[Opening SUPPLIED MATERIAL section]
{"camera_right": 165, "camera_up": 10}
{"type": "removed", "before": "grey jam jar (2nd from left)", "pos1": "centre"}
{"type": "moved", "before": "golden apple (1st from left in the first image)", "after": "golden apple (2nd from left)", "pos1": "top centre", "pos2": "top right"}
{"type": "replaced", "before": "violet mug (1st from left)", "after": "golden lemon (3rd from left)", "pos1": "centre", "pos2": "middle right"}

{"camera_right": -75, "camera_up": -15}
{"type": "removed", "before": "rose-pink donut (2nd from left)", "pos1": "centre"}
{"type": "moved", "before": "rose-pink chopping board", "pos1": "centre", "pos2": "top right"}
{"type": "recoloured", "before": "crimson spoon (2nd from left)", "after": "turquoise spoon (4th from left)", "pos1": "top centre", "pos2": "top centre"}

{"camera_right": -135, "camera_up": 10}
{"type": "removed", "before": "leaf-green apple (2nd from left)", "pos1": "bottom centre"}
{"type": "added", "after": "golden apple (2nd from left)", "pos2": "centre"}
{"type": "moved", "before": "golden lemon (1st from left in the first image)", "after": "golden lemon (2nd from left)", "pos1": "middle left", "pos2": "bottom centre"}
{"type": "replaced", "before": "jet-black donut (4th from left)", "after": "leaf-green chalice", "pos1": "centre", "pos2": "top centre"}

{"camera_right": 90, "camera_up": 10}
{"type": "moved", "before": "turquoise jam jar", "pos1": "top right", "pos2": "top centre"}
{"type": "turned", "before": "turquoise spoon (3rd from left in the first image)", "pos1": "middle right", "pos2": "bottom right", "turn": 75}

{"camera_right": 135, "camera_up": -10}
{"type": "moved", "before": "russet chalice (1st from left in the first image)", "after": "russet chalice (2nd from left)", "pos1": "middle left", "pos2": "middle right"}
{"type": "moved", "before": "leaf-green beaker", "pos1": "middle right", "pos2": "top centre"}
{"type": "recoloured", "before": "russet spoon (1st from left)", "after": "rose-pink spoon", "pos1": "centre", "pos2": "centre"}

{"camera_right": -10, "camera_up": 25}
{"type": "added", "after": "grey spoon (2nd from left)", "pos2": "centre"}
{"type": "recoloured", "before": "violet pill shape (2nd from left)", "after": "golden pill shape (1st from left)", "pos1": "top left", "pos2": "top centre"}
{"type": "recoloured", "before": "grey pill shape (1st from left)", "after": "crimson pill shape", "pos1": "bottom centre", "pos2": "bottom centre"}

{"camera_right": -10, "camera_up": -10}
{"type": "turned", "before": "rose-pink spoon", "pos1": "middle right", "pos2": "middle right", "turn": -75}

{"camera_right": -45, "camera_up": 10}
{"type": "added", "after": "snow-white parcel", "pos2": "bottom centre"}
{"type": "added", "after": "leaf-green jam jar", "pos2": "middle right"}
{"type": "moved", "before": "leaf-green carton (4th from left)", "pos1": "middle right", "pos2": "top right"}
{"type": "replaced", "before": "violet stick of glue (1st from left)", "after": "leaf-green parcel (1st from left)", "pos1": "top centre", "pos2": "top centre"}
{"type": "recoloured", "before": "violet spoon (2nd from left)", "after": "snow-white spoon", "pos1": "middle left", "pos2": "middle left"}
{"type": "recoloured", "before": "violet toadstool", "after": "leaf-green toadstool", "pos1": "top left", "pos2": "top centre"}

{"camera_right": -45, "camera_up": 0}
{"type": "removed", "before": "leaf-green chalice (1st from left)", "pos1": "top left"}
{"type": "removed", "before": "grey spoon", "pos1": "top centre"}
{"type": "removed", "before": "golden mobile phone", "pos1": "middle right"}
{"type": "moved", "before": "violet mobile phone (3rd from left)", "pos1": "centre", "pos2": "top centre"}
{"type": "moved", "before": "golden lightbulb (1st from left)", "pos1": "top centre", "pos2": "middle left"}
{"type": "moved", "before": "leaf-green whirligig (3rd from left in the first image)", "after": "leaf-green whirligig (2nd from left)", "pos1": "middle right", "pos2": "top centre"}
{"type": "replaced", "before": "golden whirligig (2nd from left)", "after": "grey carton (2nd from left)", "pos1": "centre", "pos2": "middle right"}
[Closing SUPPLIED MATERIAL section]
WORK REQUEST:
For every line of the listing, produce an identical copy.

RESULT:
{"camera_right": 165, "camera_up": 10}
{"type": "removed", "before": "grey jam jar (2nd from left)", "pos1": "centre"}
{"type": "moved", "before": "golden apple (1st from left in the first image)", "after": "golden apple (2nd from left)", "pos1": "top centre", "pos2": "top right"}
{"type": "replaced", "before": "violet mug (1st from left)", "after": "golden lemon (3rd from left)", "pos1": "centre", "pos2": "middle right"}

{"camera_right": -75, "camera_up": -15}
{"type": "removed", "before": "rose-pink donut (2nd from left)", "pos1": "centre"}
{"type": "moved", "before": "rose-pink chopping board", "pos1": "centre", "pos2": "top right"}
{"type": "recoloured", "before": "crimson spoon (2nd from left)", "after": "turquoise spoon (4th from left)", "pos1": "top centre", "pos2": "top centre"}

{"camera_right": -135, "camera_up": 10}
{"type": "removed", "before": "leaf-green apple (2nd from left)", "pos1": "bottom centre"}
{"type": "added", "after": "golden apple (2nd from left)", "pos2": "centre"}
{"type": "moved", "before": "golden lemon (1st from left in the first image)", "after": "golden lemon (2nd from left)", "pos1": "middle left", "pos2": "bottom centre"}
{"type": "replaced", "before": "jet-black donut (4th from left)", "after": "leaf-green chalice", "pos1": "centre", "pos2": "top centre"}

{"camera_right": 90, "camera_up": 10}
{"type": "moved", "before": "turquoise jam jar", "pos1": "top right", "pos2": "top centre"}
{"type": "turned", "before": "turquoise spoon (3rd from left in the first image)", "pos1": "middle right", "pos2": "bottom right", "turn": 75}

{"camera_right": 135, "camera_up": -10}
{"type": "moved", "before": "russet chalice (1st from left in the first image)", "after": "russet chalice (2nd from left)", "pos1": "middle left", "pos2": "middle right"}
{"type": "moved", "before": "leaf-green beaker", "pos1": "middle right", "pos2": "top centre"}
{"type": "recoloured", "before": "russet spoon (1st from left)", "after": "rose-pink spoon", "pos1": "centre", "pos2": "centre"}

{"camera_right": -10, "camera_up": 25}
{"type": "added", "after": "grey spoon (2nd from left)", "pos2": "centre"}
{"type": "recoloured", "before": "violet pill shape (2nd from left)", "after": "golden pill shape (1st from left)", "pos1": "top left", "pos2": "top centre"}
{"type": "recoloured", "before": "grey pill shape (1st from left)", "after": "crimson pill shape", "pos1": "bottom centre", "pos2": "bottom centre"}

{"camera_right": -10, "camera_up": -10}
{"type": "turned", "before": "rose-pink spoon", "pos1": "middle right", "pos2": "middle right", "turn": -75}

{"camera_right": -45, "camera_up": 10}
{"type": "added", "after": "snow-white parcel", "pos2": "bottom centre"}
{"type": "added", "after": "leaf-green jam jar", "pos2": "middle right"}
{"type": "moved", "before": "leaf-green carton (4th from left)", "pos1": "middle right", "pos2": "top right"}
{"type": "replaced", "before": "violet stick of glue (1st from left)", "after": "leaf-green parcel (1st from left)", "pos1": "top centre", "pos2": "top centre"}
{"type": "recoloured", "before": "violet spoon (2nd from left)", "after": "snow-white spoon", "pos1": "middle left", "pos2": "middle left"}
{"type": "recoloured", "before": "violet toadstool", "after": "leaf-green toadstool", "pos1": "top left", "pos2": "top centre"}

{"camera_right": -45, "camera_up": 0}
{"type": "removed", "before": "leaf-green chalice (1st from left)", "pos1": "top left"}
{"type": "removed", "before": "grey spoon", "pos1": "top centre"}
{"type": "removed", "before": "golden mobile phone", "pos1": "middle right"}
{"type": "moved", "before": "violet mobile phone (3rd from left)", "pos1": "centre", "pos2": "top centre"}
{"type": "moved", "before": "golden lightbulb (1st from left)", "pos1": "top centre", "pos2": "middle left"}
{"type": "moved", "before": "leaf-green whirligig (3rd from left in the first image)", "after": "leaf-green whirligig (2nd from left)", "pos1": "middle right", "pos2": "top centre"}
{"type": "replaced", "before": "golden whirligig (2nd from left)", "after": "grey carton (2nd from left)", "pos1": "centre", "pos2": "middle right"}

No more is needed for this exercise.